(Stored entries)
——————————

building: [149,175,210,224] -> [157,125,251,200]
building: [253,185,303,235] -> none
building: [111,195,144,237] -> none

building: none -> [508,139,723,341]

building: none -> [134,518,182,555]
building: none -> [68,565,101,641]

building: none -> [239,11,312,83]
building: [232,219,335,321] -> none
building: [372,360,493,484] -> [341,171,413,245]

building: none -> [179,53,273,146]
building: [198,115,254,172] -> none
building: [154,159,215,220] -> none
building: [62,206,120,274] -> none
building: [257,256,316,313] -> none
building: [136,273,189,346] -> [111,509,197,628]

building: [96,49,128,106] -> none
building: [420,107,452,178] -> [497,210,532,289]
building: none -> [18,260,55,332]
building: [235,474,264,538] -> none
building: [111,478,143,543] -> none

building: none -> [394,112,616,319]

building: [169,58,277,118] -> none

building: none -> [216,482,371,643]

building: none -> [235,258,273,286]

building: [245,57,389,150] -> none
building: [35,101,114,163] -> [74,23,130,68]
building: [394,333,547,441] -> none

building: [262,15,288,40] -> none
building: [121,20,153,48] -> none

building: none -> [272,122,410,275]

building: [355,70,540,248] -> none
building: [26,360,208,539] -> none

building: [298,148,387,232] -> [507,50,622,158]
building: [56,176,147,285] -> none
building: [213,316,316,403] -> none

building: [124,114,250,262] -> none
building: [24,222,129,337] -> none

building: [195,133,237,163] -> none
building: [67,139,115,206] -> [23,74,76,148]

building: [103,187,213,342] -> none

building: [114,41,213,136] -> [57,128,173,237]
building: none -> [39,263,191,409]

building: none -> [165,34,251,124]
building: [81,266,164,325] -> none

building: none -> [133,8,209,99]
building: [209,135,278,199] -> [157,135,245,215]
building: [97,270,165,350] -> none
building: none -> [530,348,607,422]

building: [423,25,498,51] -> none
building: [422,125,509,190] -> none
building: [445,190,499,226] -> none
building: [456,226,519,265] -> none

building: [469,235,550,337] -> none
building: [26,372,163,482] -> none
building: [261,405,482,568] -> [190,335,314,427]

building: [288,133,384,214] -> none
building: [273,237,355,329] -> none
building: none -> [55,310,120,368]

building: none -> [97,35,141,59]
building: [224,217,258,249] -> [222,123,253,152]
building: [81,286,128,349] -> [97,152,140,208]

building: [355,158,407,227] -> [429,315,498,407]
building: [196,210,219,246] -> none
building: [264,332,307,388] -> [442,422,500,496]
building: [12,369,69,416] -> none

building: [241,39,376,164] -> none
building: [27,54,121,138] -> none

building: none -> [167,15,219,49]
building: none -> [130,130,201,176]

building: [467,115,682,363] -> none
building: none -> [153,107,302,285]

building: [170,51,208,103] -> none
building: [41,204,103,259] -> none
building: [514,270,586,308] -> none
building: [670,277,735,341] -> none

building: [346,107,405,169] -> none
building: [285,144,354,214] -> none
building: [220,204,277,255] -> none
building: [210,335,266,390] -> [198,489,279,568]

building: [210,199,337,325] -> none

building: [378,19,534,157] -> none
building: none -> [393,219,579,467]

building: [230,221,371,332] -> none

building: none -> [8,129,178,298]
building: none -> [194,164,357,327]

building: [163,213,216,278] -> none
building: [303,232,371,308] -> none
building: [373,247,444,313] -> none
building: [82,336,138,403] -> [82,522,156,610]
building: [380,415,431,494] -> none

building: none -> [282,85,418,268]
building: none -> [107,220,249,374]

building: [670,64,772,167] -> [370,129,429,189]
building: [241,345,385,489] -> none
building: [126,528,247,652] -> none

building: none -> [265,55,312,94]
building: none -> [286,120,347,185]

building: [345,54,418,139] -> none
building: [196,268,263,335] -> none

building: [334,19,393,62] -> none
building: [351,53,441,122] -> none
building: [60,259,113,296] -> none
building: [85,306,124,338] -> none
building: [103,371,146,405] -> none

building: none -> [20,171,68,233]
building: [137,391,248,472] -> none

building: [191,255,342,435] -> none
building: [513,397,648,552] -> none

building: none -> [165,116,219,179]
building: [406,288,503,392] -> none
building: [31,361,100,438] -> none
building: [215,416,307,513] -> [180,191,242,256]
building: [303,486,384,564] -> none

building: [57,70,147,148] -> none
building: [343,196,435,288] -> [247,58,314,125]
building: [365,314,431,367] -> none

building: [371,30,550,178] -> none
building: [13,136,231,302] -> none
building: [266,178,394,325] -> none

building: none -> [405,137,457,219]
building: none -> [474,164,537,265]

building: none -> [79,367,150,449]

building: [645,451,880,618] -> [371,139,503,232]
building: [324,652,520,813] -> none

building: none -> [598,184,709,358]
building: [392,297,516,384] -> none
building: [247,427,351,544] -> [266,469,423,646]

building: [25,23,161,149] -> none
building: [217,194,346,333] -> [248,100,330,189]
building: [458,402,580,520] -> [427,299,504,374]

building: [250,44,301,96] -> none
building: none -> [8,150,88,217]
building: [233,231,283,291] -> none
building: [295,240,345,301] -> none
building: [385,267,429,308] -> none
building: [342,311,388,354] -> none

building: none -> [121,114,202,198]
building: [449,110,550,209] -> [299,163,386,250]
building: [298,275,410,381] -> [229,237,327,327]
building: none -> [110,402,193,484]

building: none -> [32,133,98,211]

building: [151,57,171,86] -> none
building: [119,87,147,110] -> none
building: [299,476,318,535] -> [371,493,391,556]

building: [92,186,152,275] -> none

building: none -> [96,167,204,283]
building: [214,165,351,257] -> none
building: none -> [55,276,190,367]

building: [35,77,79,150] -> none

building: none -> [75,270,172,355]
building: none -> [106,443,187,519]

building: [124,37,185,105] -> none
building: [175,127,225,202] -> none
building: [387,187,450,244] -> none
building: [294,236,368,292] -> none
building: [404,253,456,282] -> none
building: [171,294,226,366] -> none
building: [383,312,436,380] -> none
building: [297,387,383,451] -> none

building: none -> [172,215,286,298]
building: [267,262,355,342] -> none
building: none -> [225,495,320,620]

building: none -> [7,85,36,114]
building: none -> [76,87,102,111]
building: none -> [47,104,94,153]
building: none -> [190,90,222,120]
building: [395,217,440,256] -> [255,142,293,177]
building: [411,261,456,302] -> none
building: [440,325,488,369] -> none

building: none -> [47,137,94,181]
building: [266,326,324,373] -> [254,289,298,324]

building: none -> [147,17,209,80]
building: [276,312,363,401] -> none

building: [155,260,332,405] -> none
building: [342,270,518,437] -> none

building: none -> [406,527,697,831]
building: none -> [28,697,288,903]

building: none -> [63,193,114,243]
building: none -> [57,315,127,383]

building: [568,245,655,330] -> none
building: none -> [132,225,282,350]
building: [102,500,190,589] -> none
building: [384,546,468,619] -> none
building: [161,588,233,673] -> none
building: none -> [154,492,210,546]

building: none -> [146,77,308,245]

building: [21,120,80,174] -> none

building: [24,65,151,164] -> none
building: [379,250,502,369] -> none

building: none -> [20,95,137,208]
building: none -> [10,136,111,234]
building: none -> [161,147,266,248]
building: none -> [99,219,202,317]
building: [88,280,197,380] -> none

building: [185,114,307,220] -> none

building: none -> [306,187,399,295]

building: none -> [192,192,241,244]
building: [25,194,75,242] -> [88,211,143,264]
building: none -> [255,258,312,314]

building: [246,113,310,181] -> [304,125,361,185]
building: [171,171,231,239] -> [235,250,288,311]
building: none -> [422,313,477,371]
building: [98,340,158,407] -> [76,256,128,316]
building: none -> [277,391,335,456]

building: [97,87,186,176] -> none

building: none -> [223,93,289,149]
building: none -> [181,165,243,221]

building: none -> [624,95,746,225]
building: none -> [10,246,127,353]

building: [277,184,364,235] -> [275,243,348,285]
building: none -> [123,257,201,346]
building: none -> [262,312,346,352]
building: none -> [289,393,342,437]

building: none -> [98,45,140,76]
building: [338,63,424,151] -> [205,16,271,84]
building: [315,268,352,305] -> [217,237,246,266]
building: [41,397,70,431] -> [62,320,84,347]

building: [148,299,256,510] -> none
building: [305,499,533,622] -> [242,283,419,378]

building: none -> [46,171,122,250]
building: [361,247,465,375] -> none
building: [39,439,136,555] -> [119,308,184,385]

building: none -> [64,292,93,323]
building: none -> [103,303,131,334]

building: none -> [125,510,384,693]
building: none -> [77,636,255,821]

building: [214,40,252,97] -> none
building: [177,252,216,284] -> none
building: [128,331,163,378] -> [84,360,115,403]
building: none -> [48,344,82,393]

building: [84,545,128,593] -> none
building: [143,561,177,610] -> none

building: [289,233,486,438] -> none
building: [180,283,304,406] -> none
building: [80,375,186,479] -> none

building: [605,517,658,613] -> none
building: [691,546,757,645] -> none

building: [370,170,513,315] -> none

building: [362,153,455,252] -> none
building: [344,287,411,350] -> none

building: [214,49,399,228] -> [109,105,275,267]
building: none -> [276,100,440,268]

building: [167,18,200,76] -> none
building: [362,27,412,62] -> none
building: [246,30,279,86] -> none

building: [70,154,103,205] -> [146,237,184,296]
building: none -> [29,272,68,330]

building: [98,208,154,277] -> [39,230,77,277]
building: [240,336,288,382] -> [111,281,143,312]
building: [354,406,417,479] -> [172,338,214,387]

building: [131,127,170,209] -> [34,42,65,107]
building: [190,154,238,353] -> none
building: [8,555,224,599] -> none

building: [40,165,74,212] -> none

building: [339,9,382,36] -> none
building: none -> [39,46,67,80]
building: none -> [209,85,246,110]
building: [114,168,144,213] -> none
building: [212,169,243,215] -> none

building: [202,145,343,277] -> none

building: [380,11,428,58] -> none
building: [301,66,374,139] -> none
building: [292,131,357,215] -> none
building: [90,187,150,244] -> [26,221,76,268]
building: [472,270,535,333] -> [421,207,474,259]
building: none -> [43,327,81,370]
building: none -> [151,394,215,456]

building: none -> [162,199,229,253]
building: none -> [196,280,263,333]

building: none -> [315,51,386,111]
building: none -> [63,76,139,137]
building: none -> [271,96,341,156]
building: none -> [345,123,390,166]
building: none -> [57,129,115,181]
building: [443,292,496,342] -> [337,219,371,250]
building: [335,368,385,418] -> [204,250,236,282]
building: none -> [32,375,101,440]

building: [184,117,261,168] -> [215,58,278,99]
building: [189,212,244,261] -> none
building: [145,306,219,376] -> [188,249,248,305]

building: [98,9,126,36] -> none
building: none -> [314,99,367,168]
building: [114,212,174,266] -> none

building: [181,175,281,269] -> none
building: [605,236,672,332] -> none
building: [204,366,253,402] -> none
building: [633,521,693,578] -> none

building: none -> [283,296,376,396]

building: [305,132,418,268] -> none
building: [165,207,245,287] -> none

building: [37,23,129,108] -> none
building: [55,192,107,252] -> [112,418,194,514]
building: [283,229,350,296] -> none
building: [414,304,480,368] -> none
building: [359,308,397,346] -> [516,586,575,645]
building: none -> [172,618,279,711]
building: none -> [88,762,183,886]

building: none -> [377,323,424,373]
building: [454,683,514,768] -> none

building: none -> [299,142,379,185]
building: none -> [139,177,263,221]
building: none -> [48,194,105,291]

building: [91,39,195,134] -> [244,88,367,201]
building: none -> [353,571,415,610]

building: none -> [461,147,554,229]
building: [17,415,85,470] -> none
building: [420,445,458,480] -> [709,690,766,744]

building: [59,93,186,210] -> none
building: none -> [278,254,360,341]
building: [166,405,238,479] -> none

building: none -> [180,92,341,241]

——————————

> [Task brief] Your job is to print exactly the lines that run from the top of the entries through the line with "building: [62,206,120,274] -> none", and no others.

> [Response below]
building: [149,175,210,224] -> [157,125,251,200]
building: [253,185,303,235] -> none
building: [111,195,144,237] -> none

building: none -> [508,139,723,341]

building: none -> [134,518,182,555]
building: none -> [68,565,101,641]

building: none -> [239,11,312,83]
building: [232,219,335,321] -> none
building: [372,360,493,484] -> [341,171,413,245]

building: none -> [179,53,273,146]
building: [198,115,254,172] -> none
building: [154,159,215,220] -> none
building: [62,206,120,274] -> none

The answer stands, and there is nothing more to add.